** PROBLEM DESCRIPTION **
Give back, exactly as written, the lines from the first line of the data below through the line with "cottage (snow-white) 721, 241", and omit the pictures.
*** Block opens ***
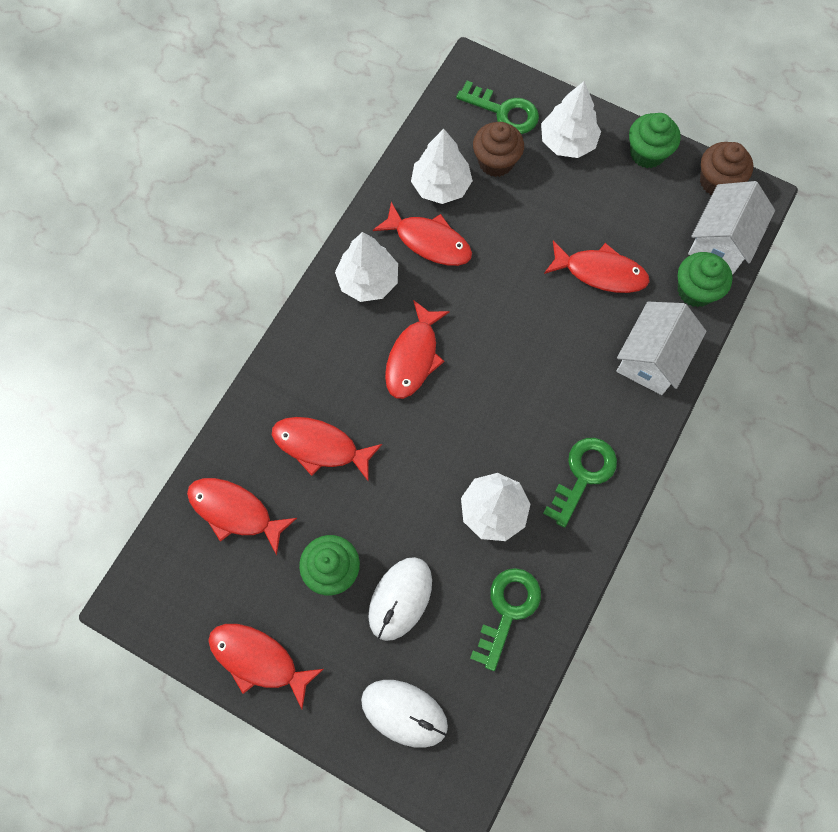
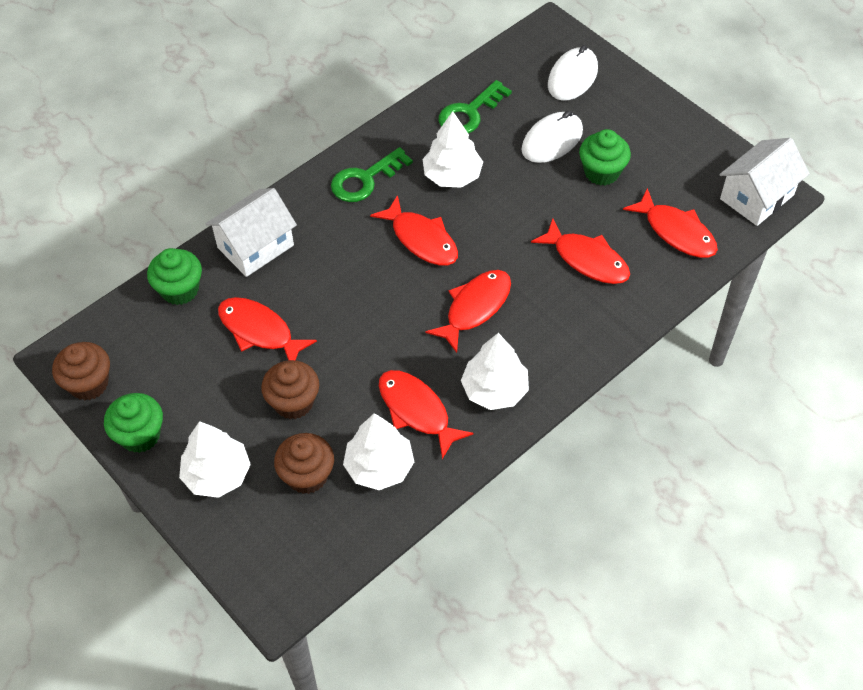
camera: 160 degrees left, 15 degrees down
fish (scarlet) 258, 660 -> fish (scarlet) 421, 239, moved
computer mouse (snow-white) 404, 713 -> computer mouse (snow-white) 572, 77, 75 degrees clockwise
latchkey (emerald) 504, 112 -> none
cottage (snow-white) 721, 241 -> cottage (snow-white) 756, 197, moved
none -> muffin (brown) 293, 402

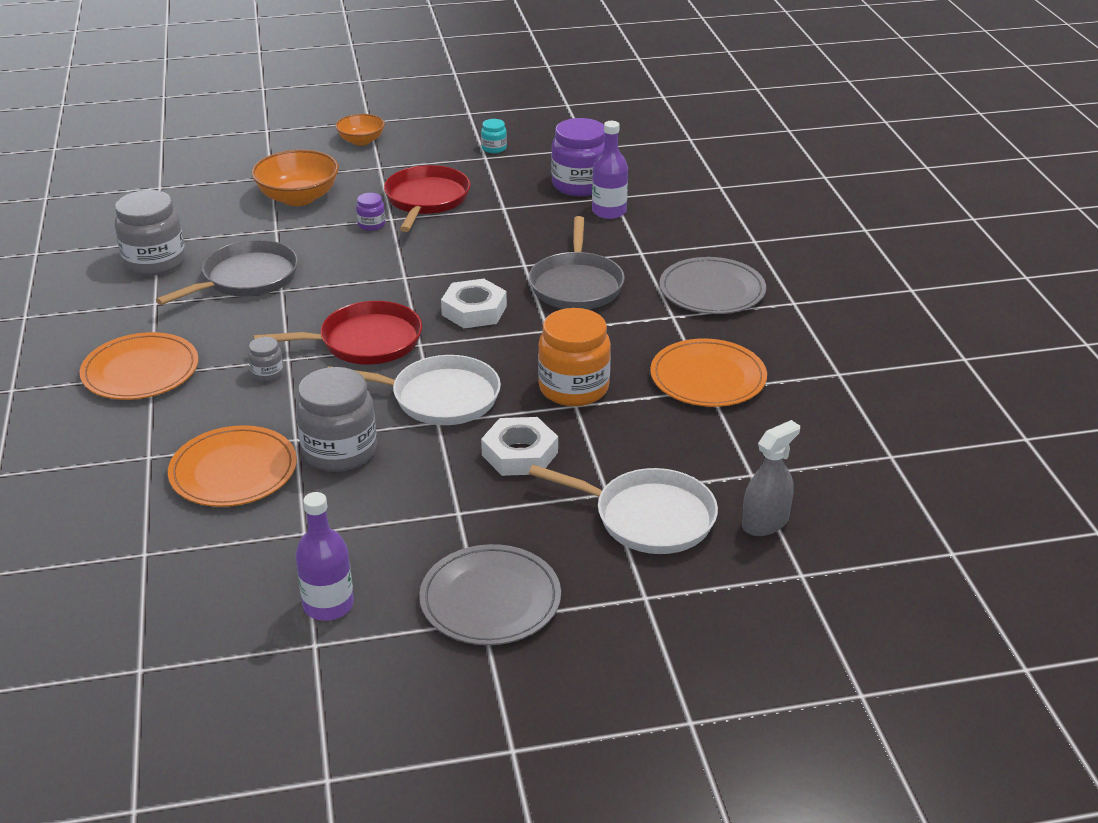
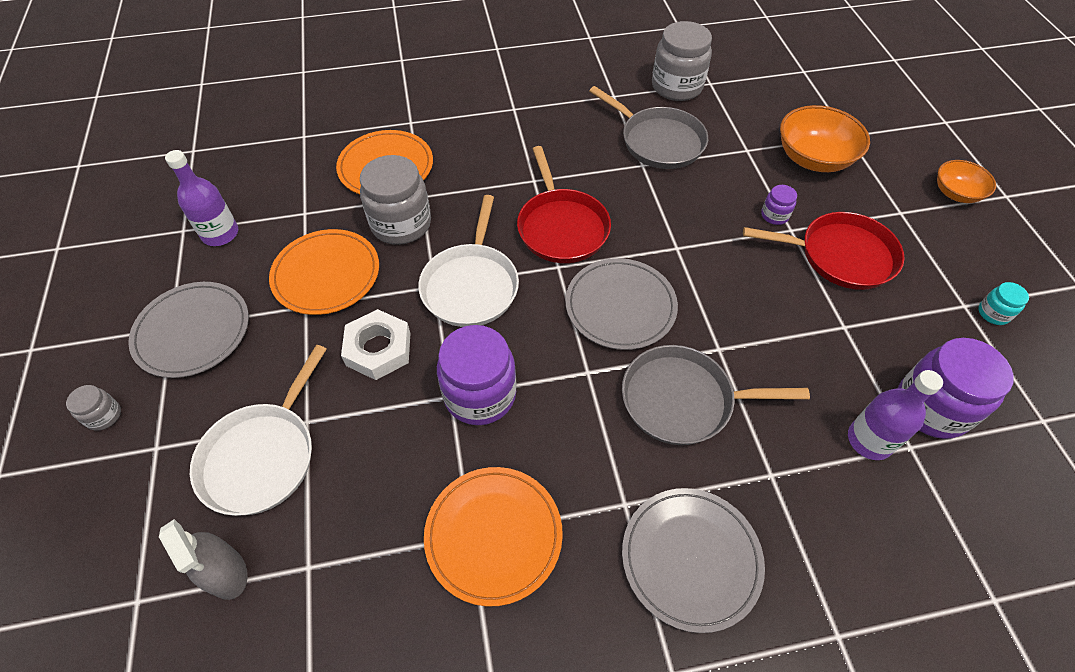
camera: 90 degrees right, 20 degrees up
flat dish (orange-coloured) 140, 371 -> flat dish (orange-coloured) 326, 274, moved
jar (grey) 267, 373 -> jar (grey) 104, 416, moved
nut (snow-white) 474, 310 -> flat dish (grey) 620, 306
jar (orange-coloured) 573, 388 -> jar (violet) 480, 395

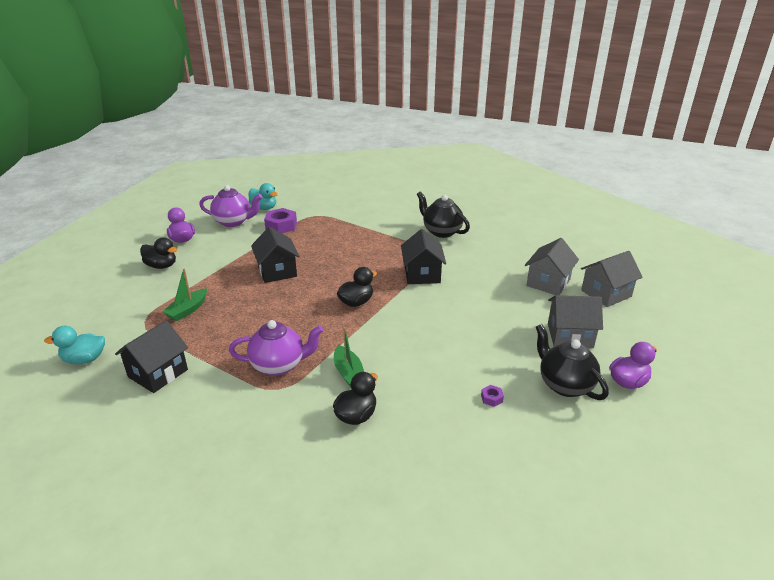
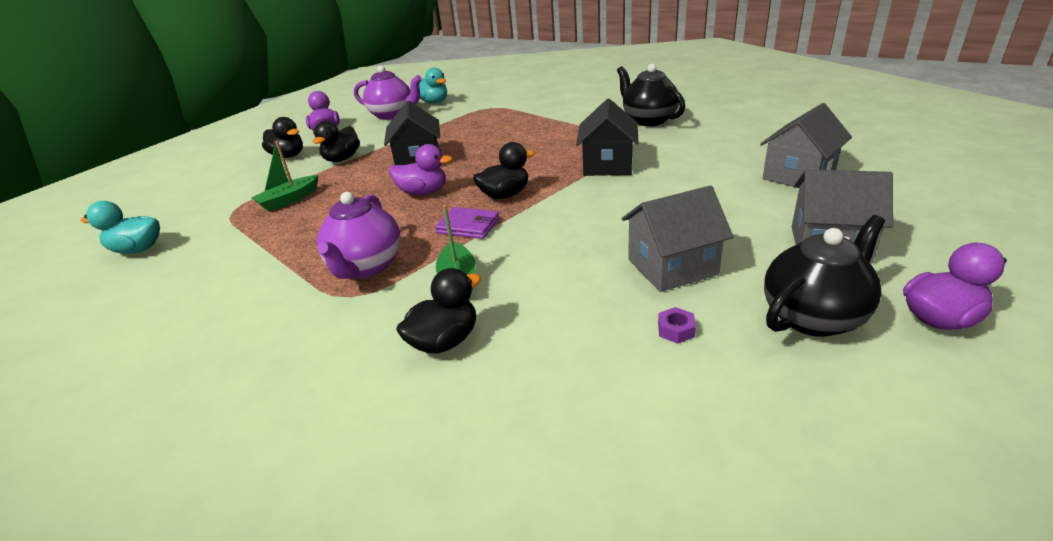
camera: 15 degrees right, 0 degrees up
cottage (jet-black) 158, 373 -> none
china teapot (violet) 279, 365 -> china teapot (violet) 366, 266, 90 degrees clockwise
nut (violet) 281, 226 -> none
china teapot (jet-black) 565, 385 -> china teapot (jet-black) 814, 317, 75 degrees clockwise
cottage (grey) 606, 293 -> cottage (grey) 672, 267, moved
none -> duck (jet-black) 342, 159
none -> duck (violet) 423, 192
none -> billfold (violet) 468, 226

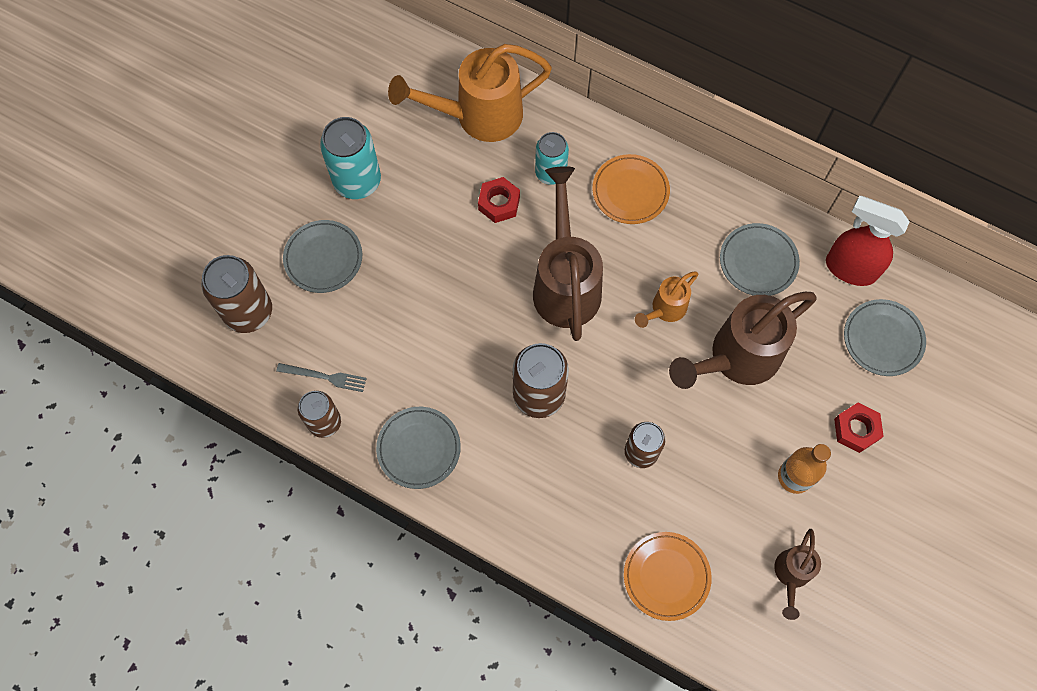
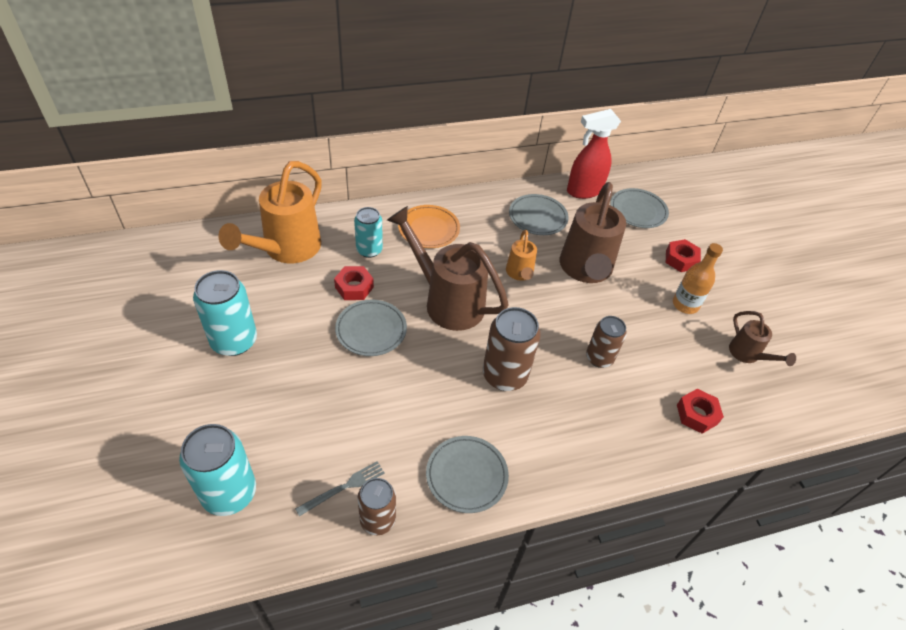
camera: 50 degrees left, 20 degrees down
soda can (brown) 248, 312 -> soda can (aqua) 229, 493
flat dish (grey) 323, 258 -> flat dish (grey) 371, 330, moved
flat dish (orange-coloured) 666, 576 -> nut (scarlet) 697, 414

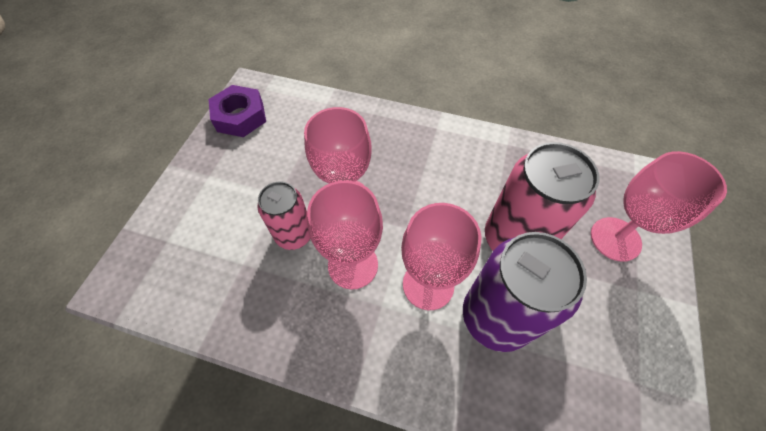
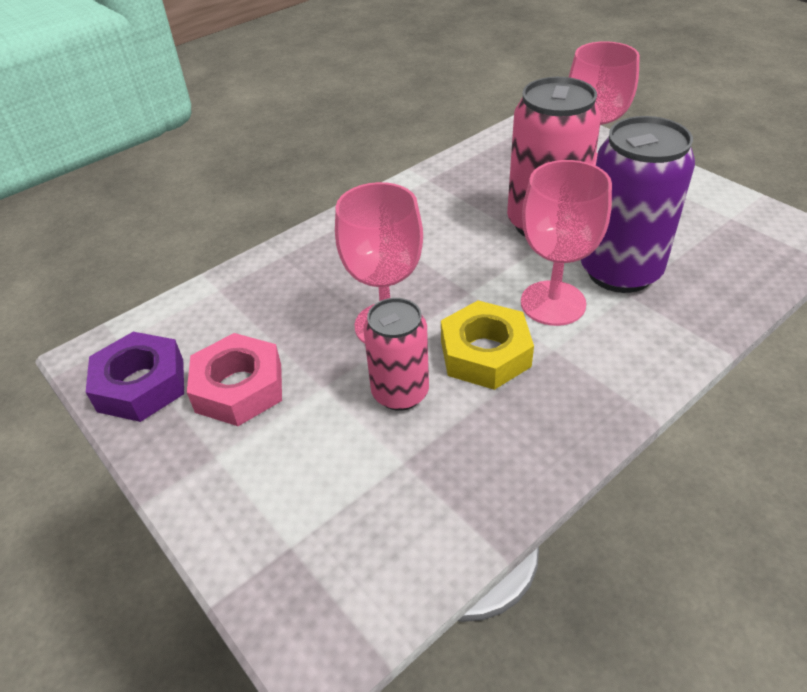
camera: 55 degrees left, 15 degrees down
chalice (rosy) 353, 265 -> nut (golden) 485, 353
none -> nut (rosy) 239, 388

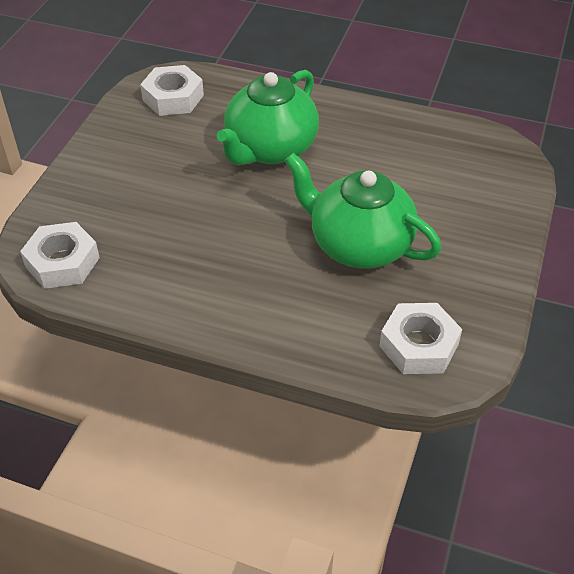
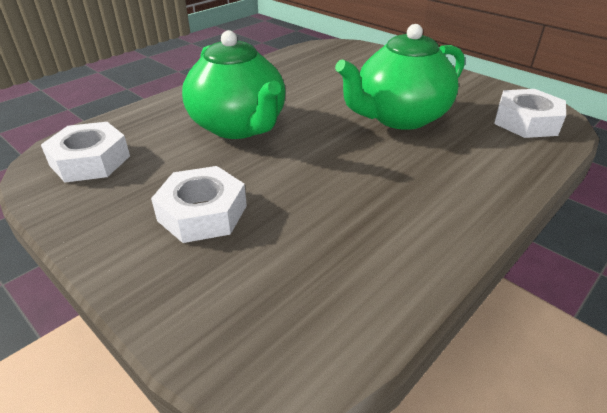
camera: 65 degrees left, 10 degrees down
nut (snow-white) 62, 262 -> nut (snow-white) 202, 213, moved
*** Block closes ***
** ANSWER FOR THIS EXERCISE **
camera: 160 degrees left, 15 degrees down
fish (scarlet) 258, 660 -> fish (scarlet) 421, 239, moved
computer mouse (snow-white) 404, 713 -> computer mouse (snow-white) 572, 77, 75 degrees clockwise
latchkey (emerald) 504, 112 -> none
cottage (snow-white) 721, 241 -> cottage (snow-white) 756, 197, moved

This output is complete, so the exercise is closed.